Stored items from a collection

____________________

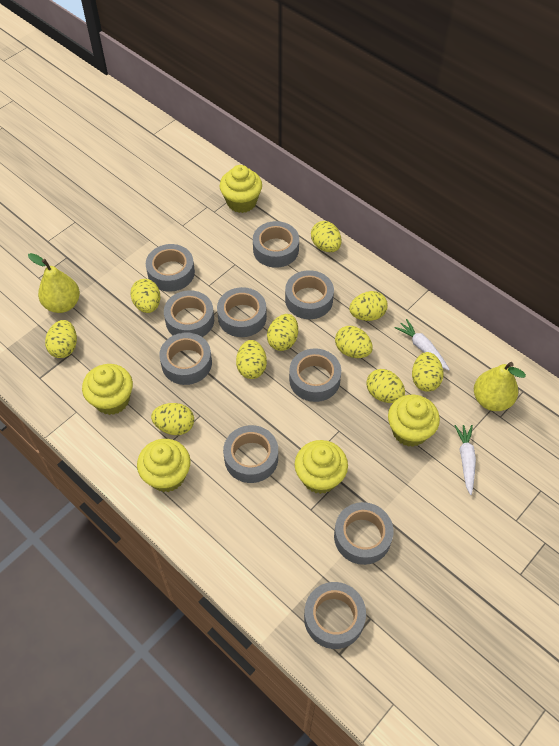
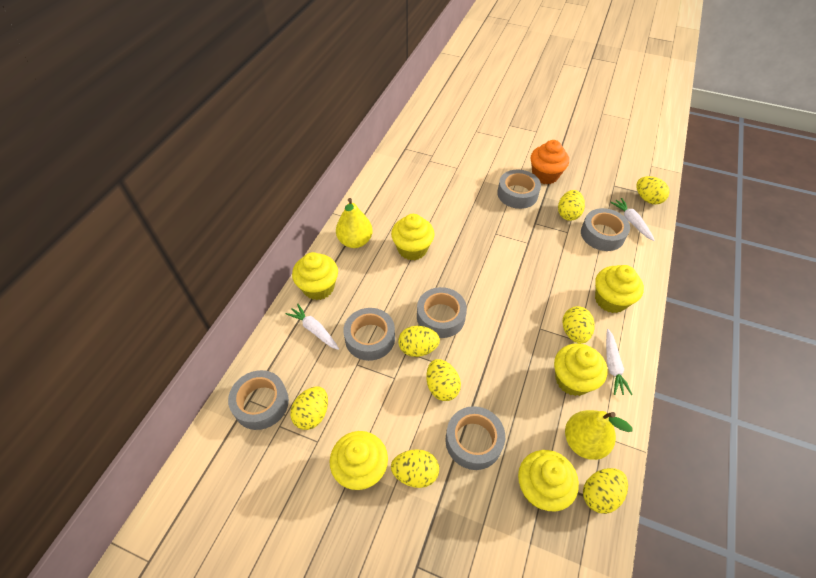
grey tape: 10 -> 6
orange cupcake: 0 -> 1
white carrot: 2 -> 3
yellow cupcake: 5 -> 6
yellow egg: 10 -> 8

____________________

**What to do:**
The expected output is every record above, copied exactly, without pictures.

**Exercise answer:**
grey tape: 10 -> 6
orange cupcake: 0 -> 1
white carrot: 2 -> 3
yellow cupcake: 5 -> 6
yellow egg: 10 -> 8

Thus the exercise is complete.